**Exercise**
Print the line that contains "R208: 27k (GND, N_2) -> 27k (N_2, N_4)" and every line that follows it in the data below, ending with the final line; include nothing else.

[Records from a dataset]
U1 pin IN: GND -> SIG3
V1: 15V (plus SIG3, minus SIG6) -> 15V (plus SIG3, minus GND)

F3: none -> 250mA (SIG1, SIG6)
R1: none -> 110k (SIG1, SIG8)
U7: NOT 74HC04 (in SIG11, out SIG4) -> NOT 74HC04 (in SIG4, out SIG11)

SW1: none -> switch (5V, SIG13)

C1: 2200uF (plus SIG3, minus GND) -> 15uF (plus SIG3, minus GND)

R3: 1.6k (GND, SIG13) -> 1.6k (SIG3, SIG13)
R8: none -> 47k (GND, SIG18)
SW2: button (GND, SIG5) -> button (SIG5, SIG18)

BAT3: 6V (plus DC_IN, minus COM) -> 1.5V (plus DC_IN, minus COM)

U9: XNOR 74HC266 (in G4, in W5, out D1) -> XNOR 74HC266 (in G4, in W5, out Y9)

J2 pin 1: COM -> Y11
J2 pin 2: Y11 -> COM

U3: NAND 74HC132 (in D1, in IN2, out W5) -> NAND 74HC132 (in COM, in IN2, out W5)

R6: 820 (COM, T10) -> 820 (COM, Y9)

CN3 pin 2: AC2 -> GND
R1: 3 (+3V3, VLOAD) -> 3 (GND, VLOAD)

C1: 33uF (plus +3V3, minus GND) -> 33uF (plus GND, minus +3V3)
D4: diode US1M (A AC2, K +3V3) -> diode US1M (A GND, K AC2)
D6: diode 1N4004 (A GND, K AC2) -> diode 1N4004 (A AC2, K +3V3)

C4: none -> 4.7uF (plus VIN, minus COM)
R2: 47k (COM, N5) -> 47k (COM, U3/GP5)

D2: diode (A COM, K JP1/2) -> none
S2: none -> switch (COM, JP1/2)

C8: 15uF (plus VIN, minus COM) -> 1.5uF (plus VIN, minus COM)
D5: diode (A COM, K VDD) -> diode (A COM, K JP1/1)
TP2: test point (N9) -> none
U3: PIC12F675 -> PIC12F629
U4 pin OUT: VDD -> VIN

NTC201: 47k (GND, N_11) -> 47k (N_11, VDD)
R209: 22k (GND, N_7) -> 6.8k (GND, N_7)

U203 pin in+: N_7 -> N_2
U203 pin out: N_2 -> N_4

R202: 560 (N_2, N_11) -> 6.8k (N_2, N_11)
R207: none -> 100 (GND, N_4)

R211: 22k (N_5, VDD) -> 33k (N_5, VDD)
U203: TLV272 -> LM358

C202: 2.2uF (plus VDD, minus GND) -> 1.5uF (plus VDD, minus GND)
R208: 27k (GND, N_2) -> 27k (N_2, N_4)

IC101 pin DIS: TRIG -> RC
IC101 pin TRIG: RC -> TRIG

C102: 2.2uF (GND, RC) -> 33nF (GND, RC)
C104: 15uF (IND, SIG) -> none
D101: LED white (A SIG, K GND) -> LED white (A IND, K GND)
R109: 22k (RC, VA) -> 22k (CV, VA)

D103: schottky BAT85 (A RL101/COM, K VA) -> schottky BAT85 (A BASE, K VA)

**Solution for this task**
R208: 27k (GND, N_2) -> 27k (N_2, N_4)

IC101 pin DIS: TRIG -> RC
IC101 pin TRIG: RC -> TRIG

C102: 2.2uF (GND, RC) -> 33nF (GND, RC)
C104: 15uF (IND, SIG) -> none
D101: LED white (A SIG, K GND) -> LED white (A IND, K GND)
R109: 22k (RC, VA) -> 22k (CV, VA)

D103: schottky BAT85 (A RL101/COM, K VA) -> schottky BAT85 (A BASE, K VA)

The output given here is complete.